▸ **Task directions**
From the line below that contains "building: none -> [203,53,228,113]" to the line that contains "building: [58,150,119,218] -> none", repeat every line exactly, both ends included, and nothing else.

▸ **The data**
== == ==
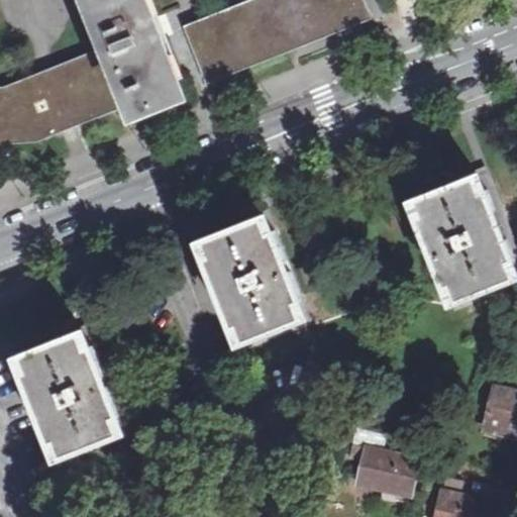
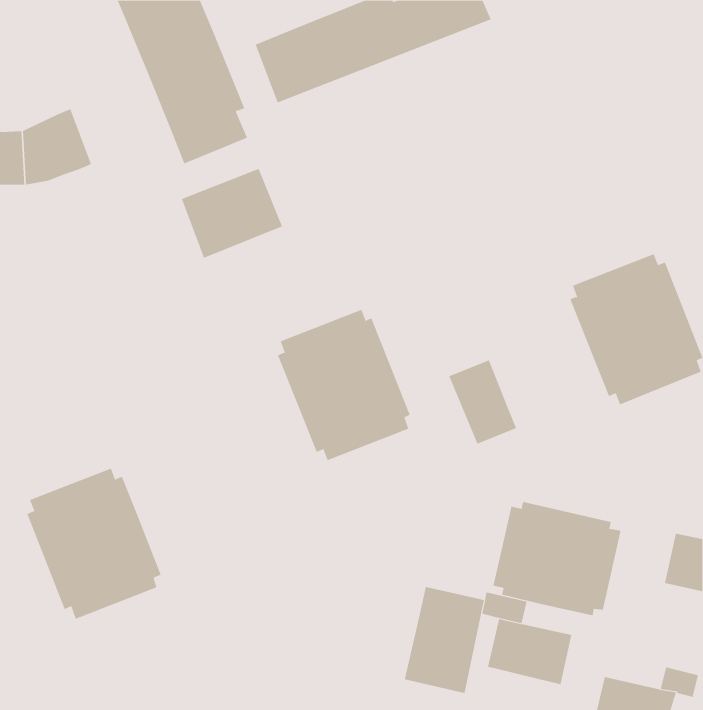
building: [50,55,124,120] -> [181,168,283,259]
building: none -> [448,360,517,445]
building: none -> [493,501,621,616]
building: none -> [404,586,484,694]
== == ==
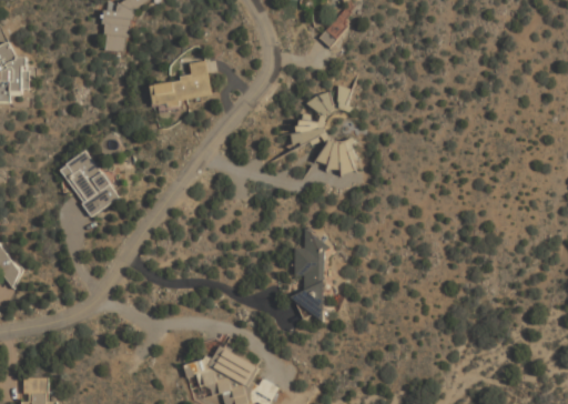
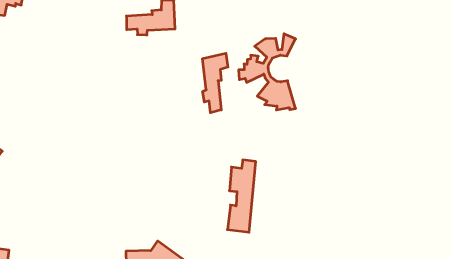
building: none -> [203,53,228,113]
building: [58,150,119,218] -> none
== == ==
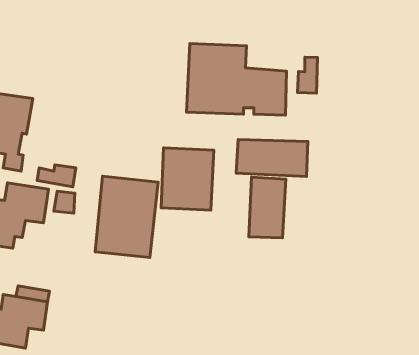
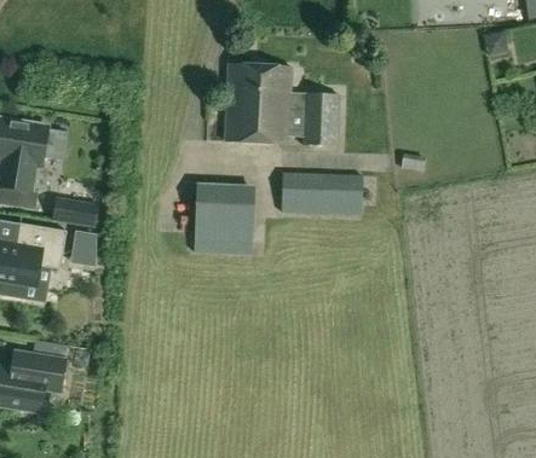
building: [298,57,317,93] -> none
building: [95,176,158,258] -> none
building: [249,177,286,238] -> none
== == ==
▸ **Solution to this problem**
building: none -> [203,53,228,113]
building: [58,150,119,218] -> none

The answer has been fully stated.